• _Task requirements_
Report every line of the material that contains the string "moved".

##############################

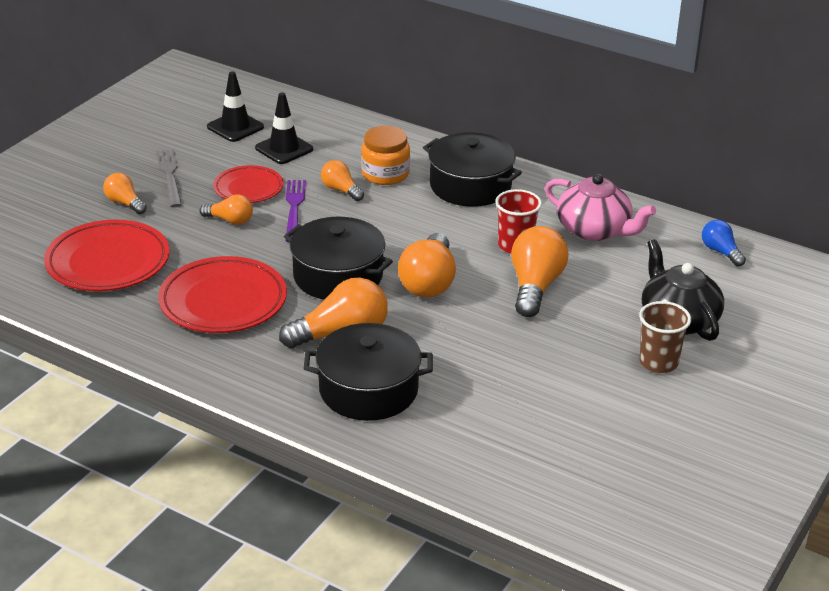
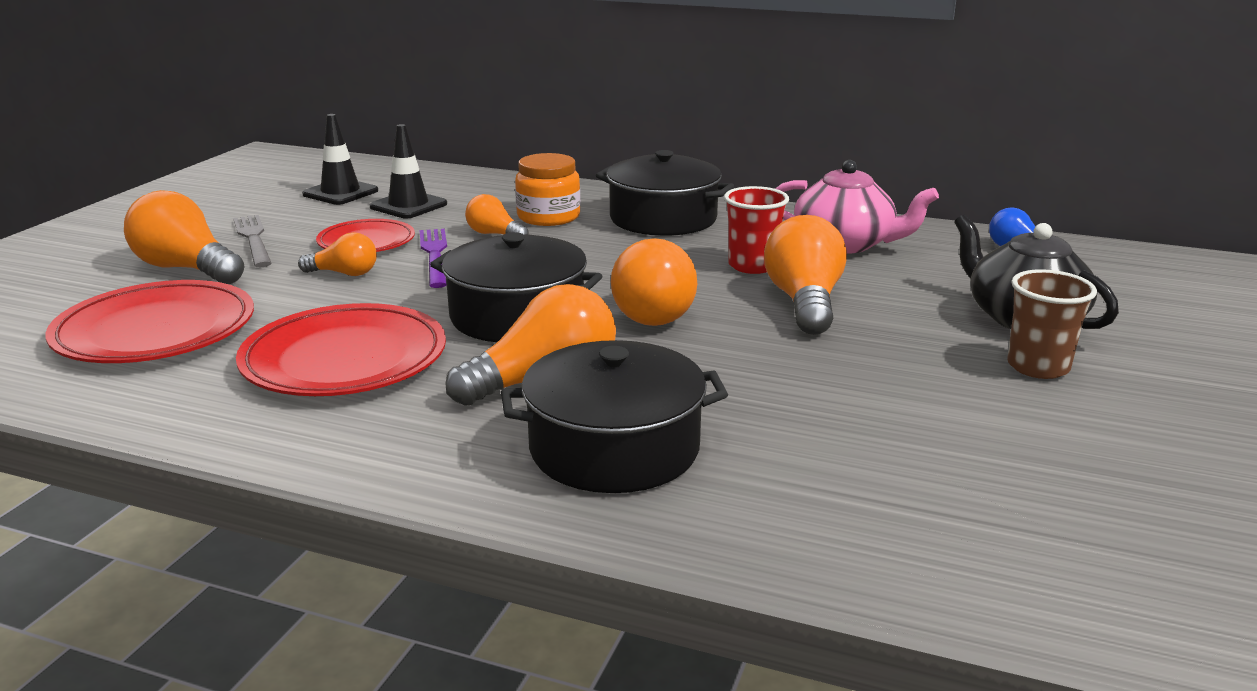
camera: 10 degrees left, 10 degrees down
orange light bulb [103,173,147,214] -> orange light bulb [124,190,244,284], size x1.79

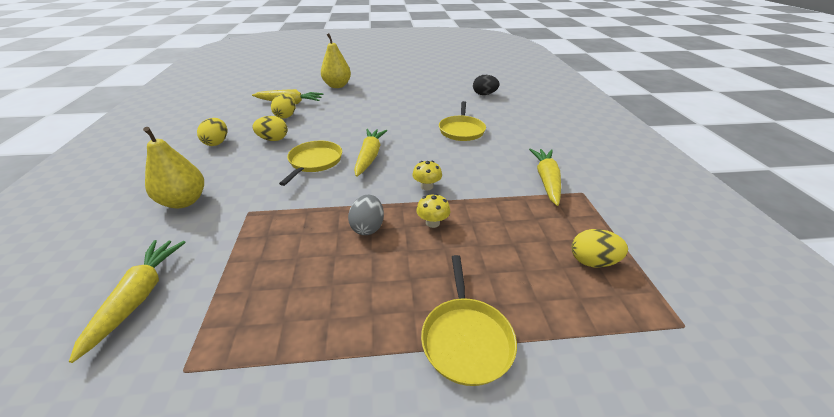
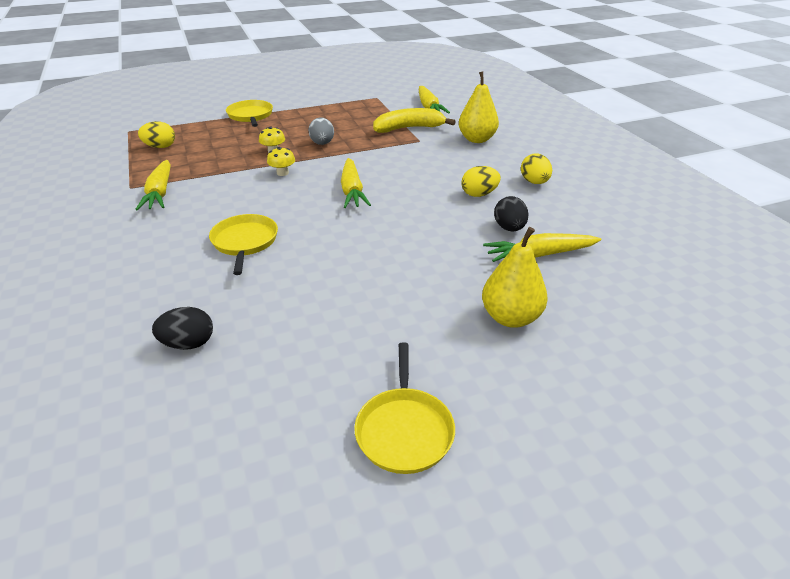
camera: 165 degrees right, 0 degrees up
yellow egg [271,94,296,119] -> black egg [494,196,529,232]
yellow pan [279,141,342,186] -> yellow pan moved to [354,342,455,474]
none -> yellow banana [373,108,456,133]

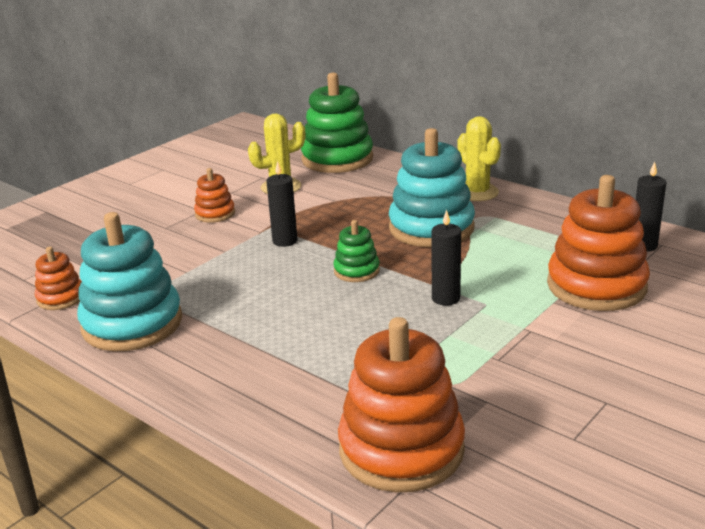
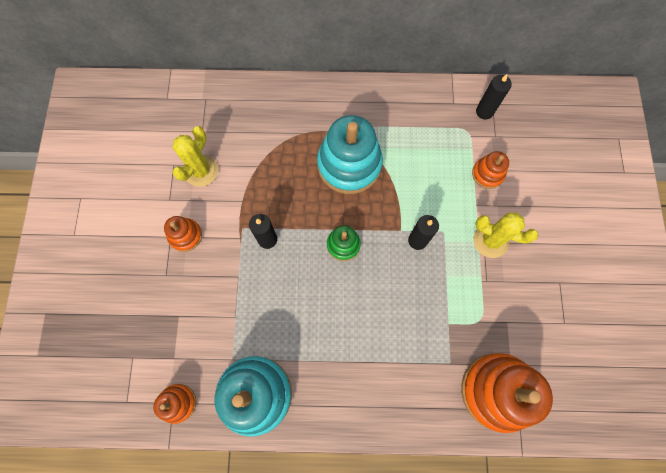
camera: 40 degrees left, 45 degrees up
green stacking toy [301,72,373,173] -> none
yellow cactus [457,116,501,201] -> yellow cactus moved to [473,212,538,258]
orange stacking toy [547,175,650,311] -> orange stacking toy [472,151,509,189], size x0.50

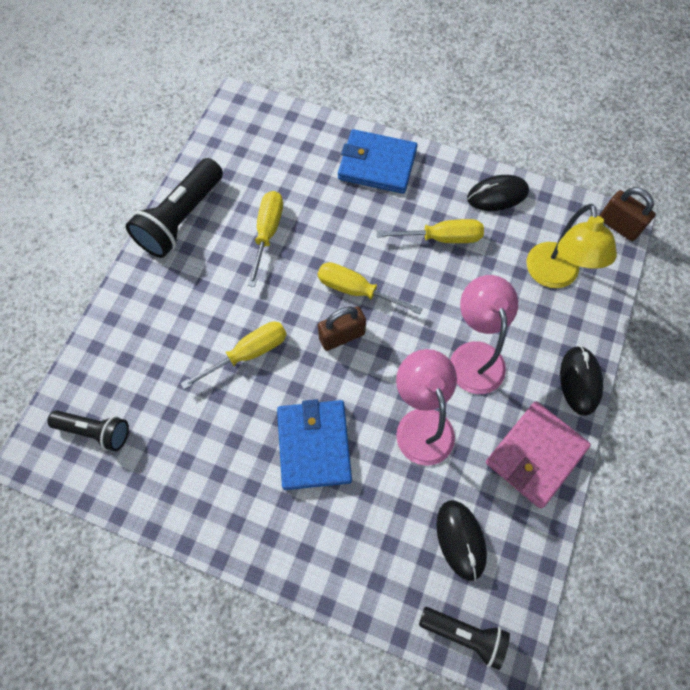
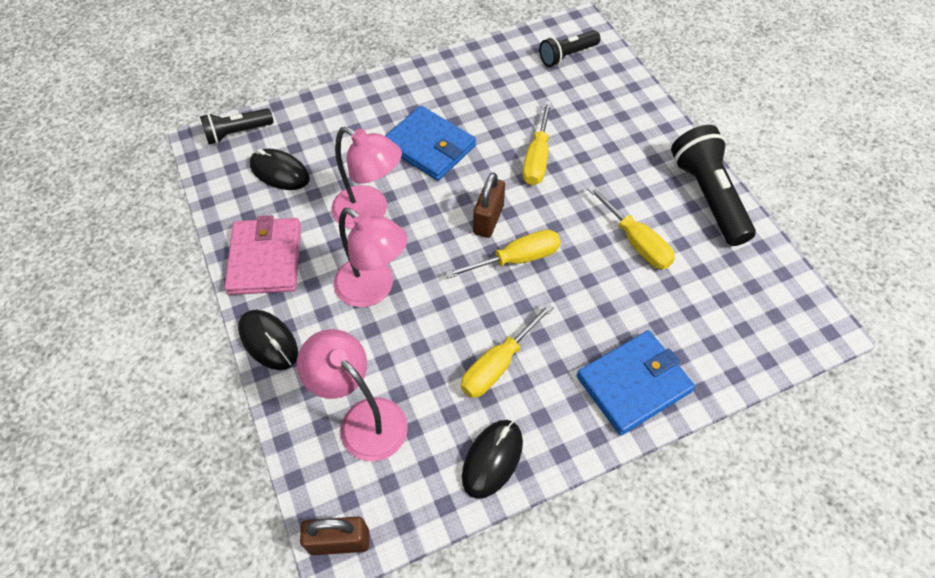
camera: 135 degrees right, 10 degrees down
yellow lamp [527,204,617,288] -> pink lamp [297,329,408,462]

##############################

• _Result_
yellow pan [279,141,342,186] -> yellow pan moved to [354,342,455,474]
yellow cactus [457,116,501,201] -> yellow cactus moved to [473,212,538,258]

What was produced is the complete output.